┌─ Excerpted records

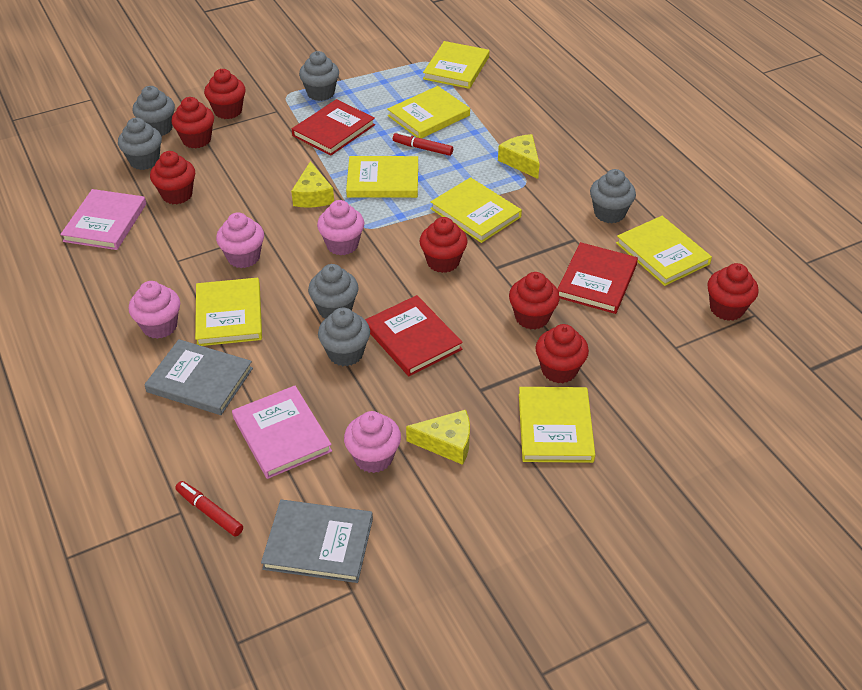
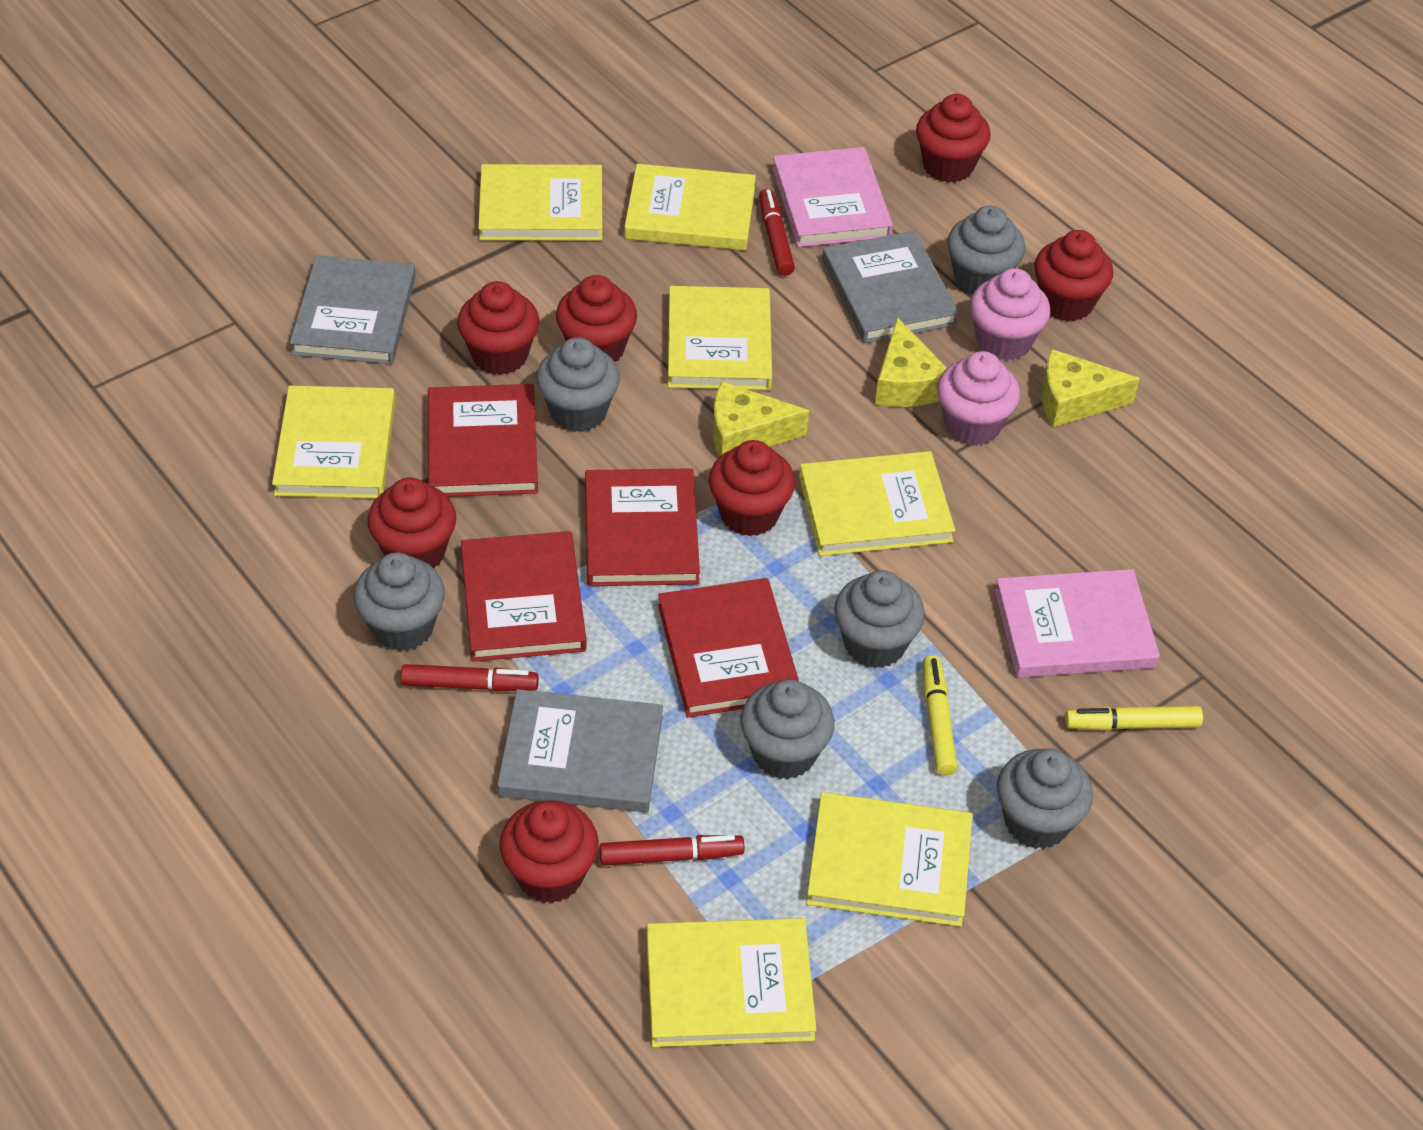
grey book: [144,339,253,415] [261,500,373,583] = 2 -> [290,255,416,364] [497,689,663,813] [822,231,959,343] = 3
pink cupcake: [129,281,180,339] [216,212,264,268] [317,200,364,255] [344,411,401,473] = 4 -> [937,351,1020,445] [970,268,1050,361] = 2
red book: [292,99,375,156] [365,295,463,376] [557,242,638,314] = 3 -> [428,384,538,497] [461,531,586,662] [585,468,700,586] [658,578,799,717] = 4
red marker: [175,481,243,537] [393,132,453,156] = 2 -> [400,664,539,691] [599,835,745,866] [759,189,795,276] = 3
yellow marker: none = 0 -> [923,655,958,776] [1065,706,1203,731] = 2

└─

**What to produce:**
Work out how many lines in this material include the word "book", and reply with that number alone.

**Response to the task:**
2